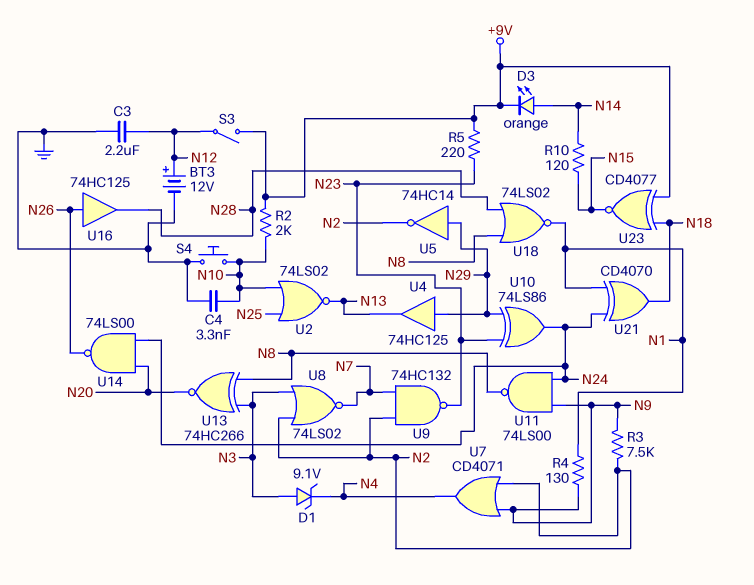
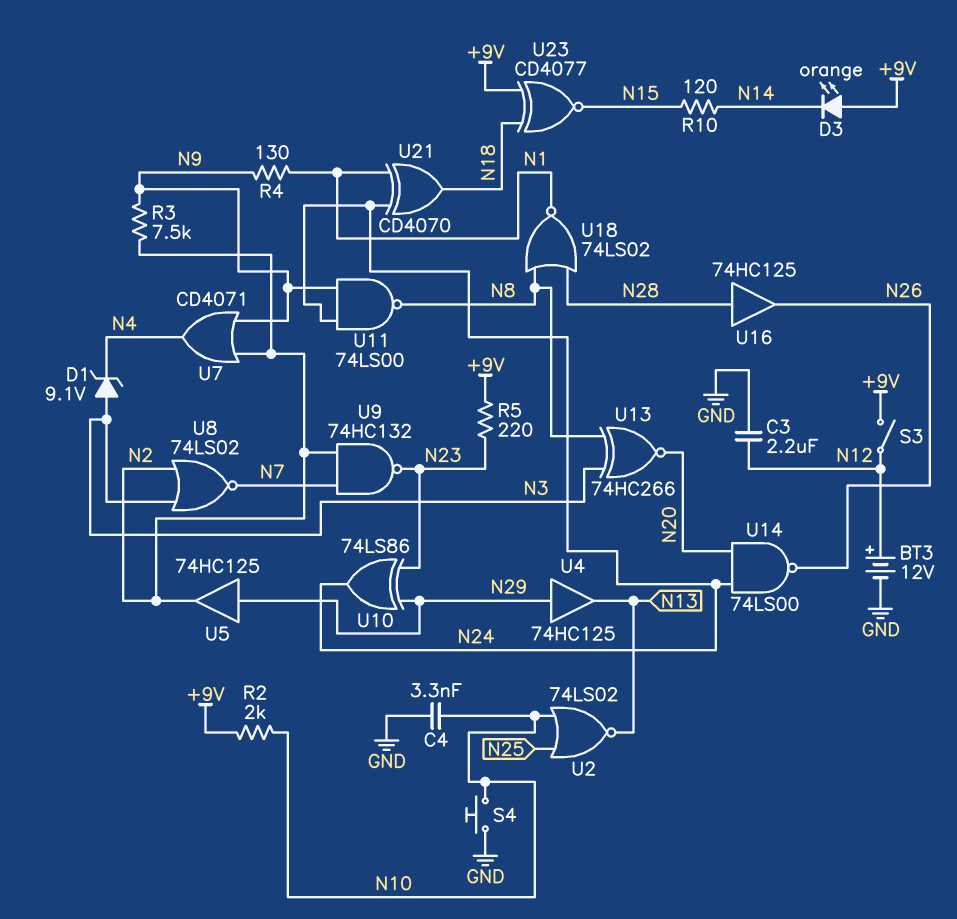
D3: LED orange (A N14, K +9V) -> LED orange (A +9V, K N14)
U5: NOT 74HC14 (in N29, out N2) -> buffer 74HC125 (in N29, out N2)
U16: buffer 74HC125 (in N26, out N28) -> buffer 74HC125 (in N28, out N26)

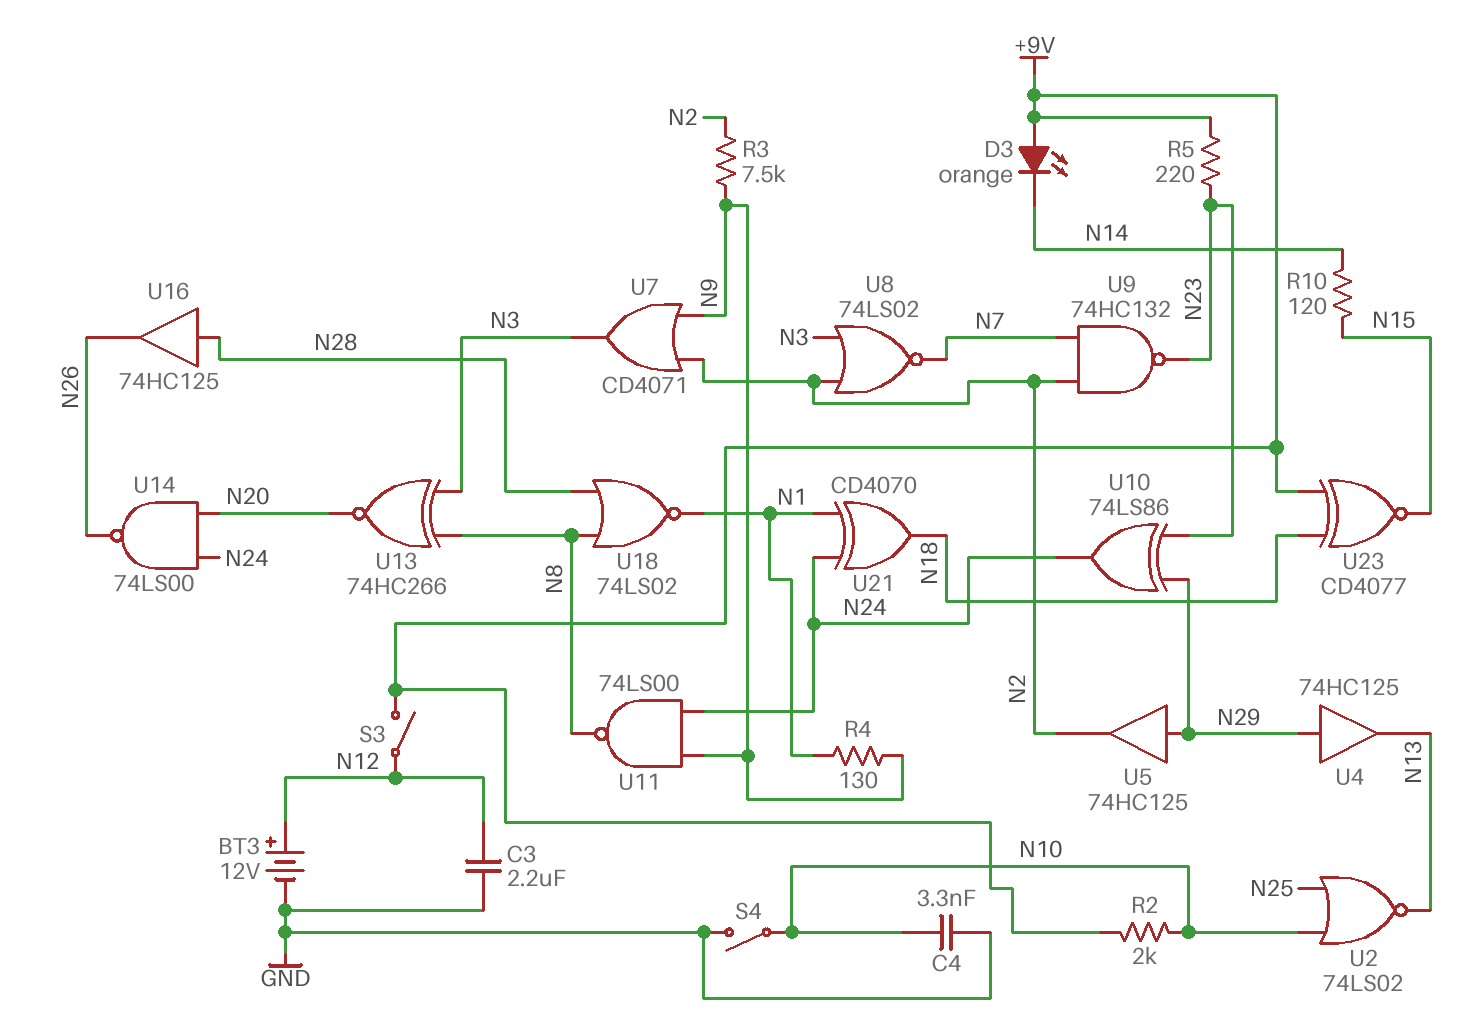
D1: zener 9.1V (A N3, K N4) -> none
S4: button (GND, N10) -> switch (GND, N10)
U7: OR CD4071 (in N2, in N9, out N4) -> OR CD4071 (in N2, in N9, out N3)

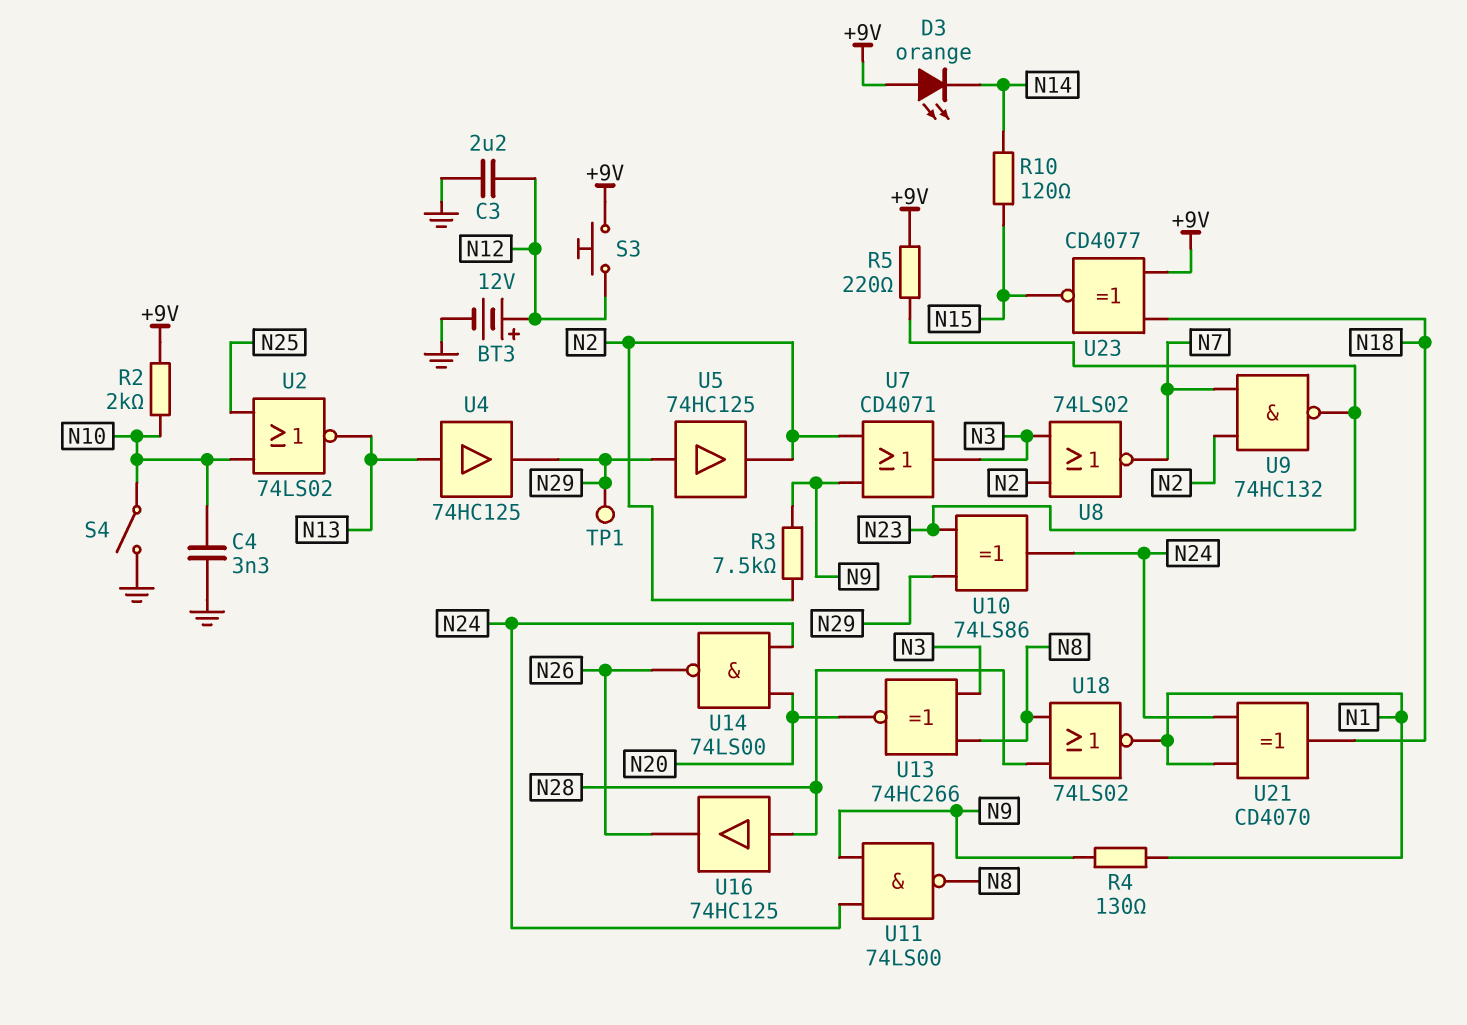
S3: switch (+9V, N12) -> button (+9V, N12)
TP1: none -> test point (N29)
U4: buffer 74HC125 (in N29, out N13) -> buffer 74HC125 (in N13, out N29)

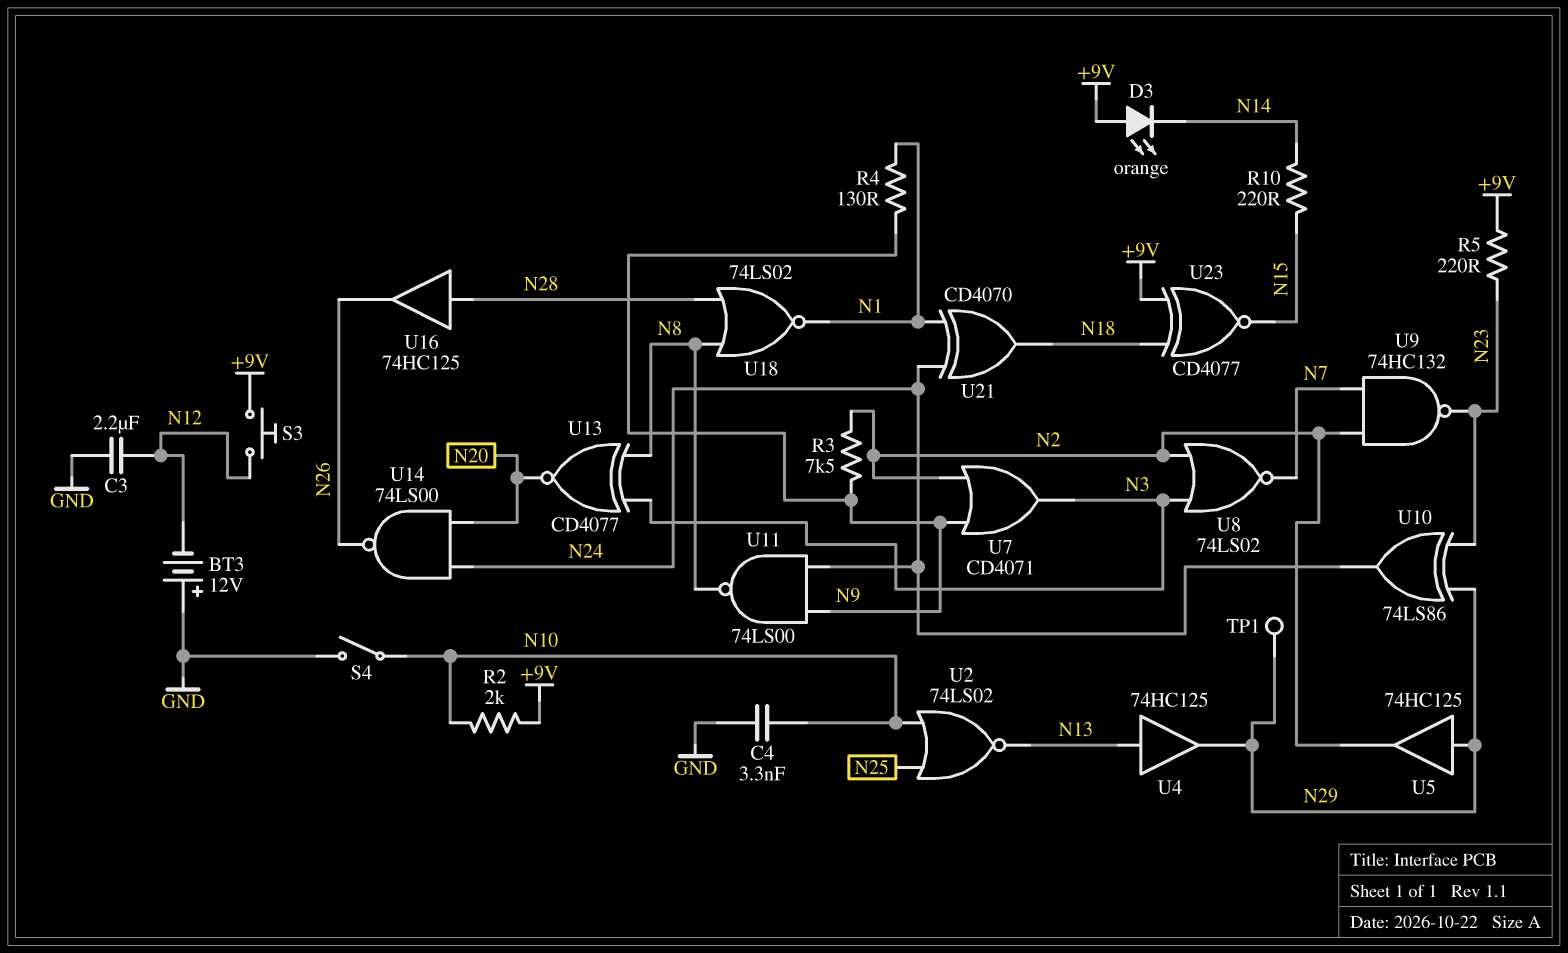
BT3: 12V (plus N12, minus GND) -> 12V (plus GND, minus N12)
R10: 120 (N14, N15) -> 220 (N14, N15)
U13: XNOR 74HC266 (in N3, in N8, out N20) -> XNOR CD4077 (in N3, in N8, out N20)

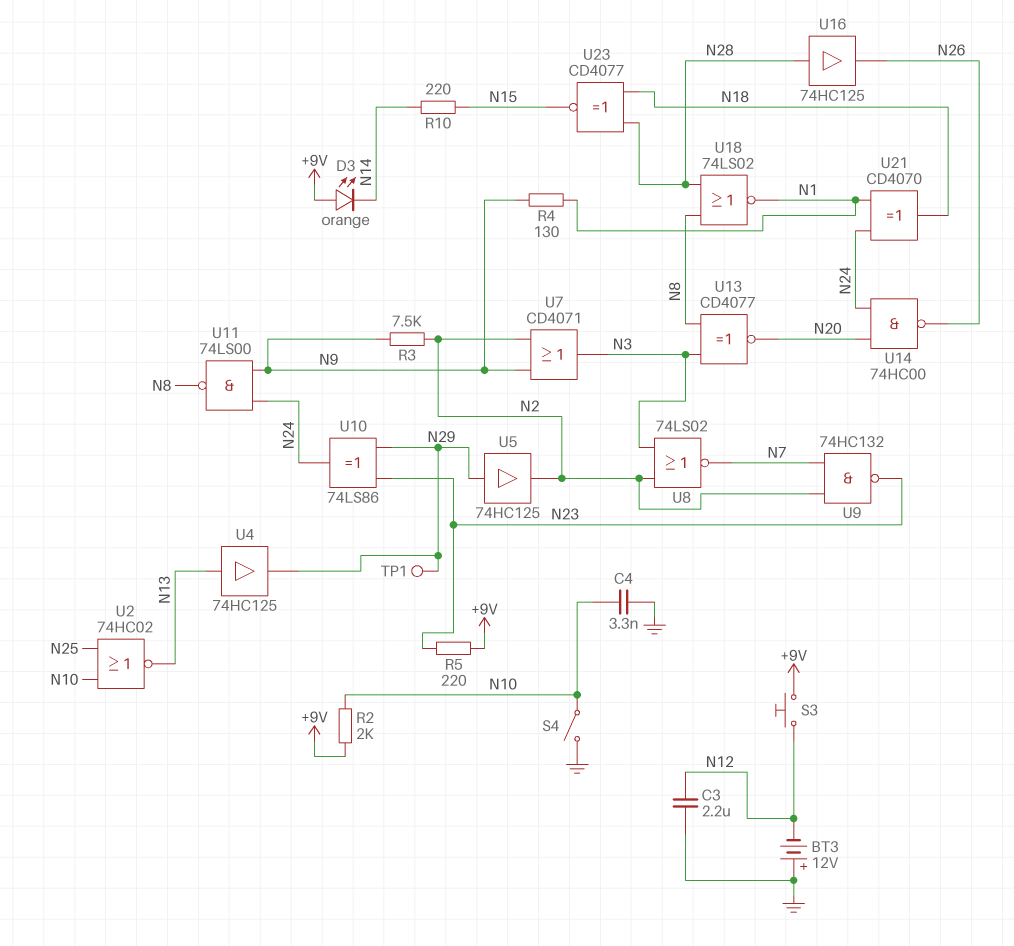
U2: NOR 74LS02 (in N10, in N25, out N13) -> NOR 74HC02 (in N10, in N25, out N13)
U14: NAND 74LS00 (in N20, in N24, out N26) -> NAND 74HC00 (in N20, in N24, out N26)
U23: XNOR CD4077 (in +9V, in N18, out N15) -> XNOR CD4077 (in N18, in N28, out N15)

- Exercise description -
Copy whichever lines above contain the string "switch".

- Written response -
S4: button (GND, N10) -> switch (GND, N10)
S3: switch (+9V, N12) -> button (+9V, N12)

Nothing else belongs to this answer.